Work order> The data below should be retyped exactly, with the pictures left out.

Supplied material>
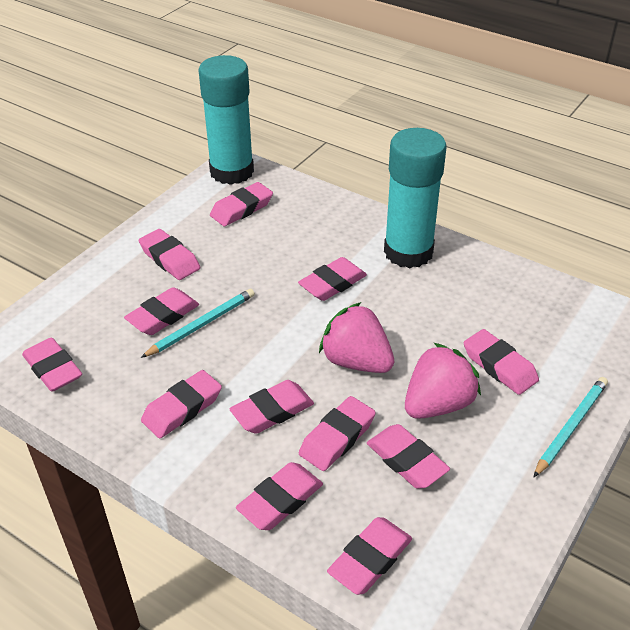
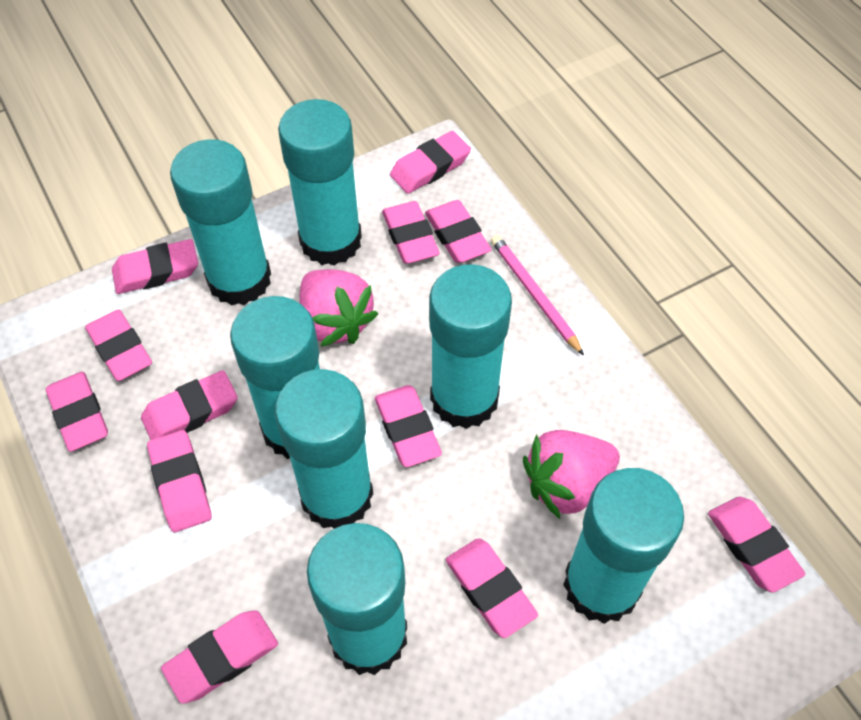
pink pencil: 0 -> 1
turquoise glue stick: 2 -> 7
turquoise pencil: 2 -> 0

Exercise solution>
pink pencil: 0 -> 1
turquoise glue stick: 2 -> 7
turquoise pencil: 2 -> 0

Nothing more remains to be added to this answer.